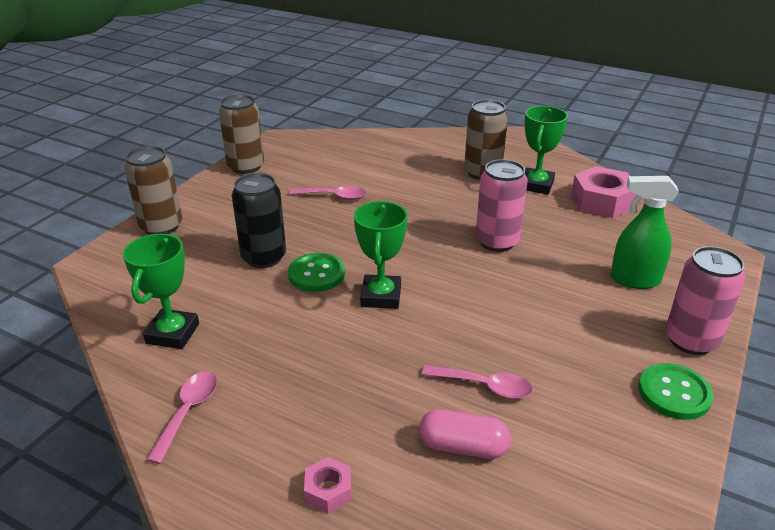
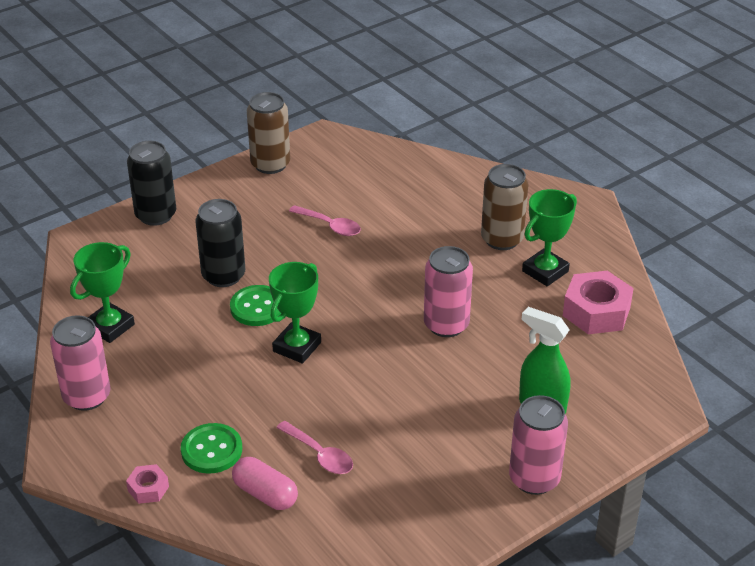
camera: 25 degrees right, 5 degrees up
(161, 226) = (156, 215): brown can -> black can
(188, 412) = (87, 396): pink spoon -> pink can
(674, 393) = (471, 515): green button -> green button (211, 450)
====
● HOW TO COMPLETE THIS TASK:
Print the listing exactly, but skip its pictures.

● EXERCISE ANSWER:
camera: 25 degrees right, 5 degrees up
(161, 226) = (156, 215): brown can -> black can
(188, 412) = (87, 396): pink spoon -> pink can
(674, 393) = (471, 515): green button -> green button (211, 450)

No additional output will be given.